→ Supplied material
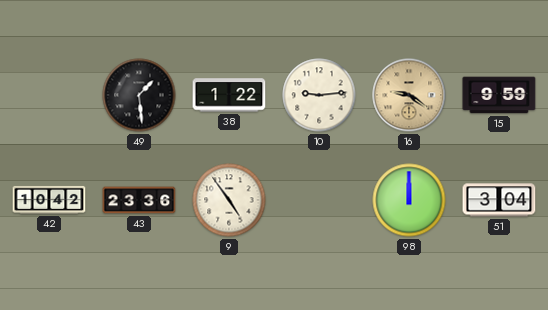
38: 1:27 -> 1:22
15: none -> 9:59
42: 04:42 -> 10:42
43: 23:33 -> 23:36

--

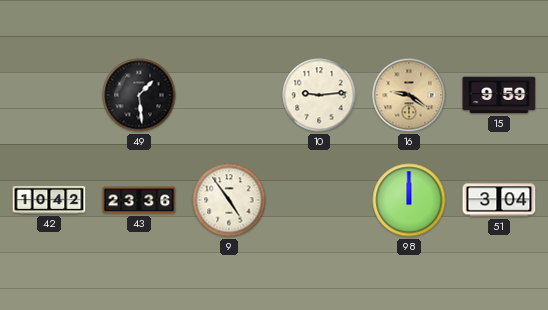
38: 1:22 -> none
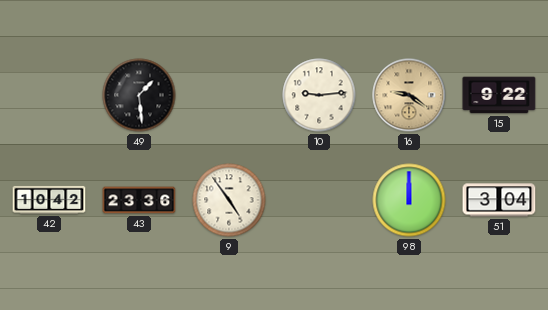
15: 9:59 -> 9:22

==

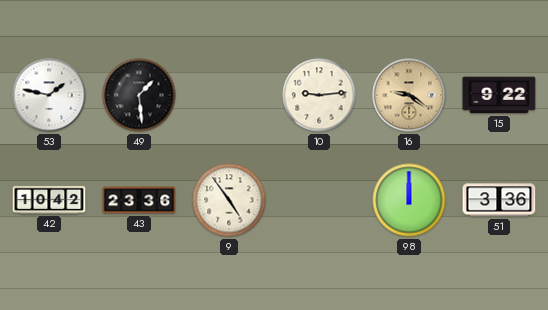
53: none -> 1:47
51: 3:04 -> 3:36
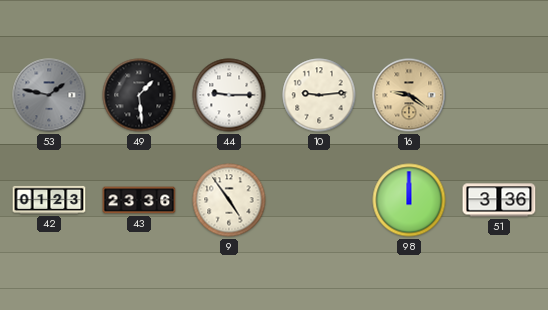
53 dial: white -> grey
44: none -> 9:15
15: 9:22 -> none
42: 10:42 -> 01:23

→ What you are asked to do
Recast the rows starting at the one containing "53 dial: white -> grey" and ending at the one containing "42: 10:42 -> 01:23", both included, as a JSON list of strings with one string per row and blank lines omitted.

→ Complete answer
[
  "53 dial: white -> grey",
  "44: none -> 9:15",
  "15: 9:22 -> none",
  "42: 10:42 -> 01:23"
]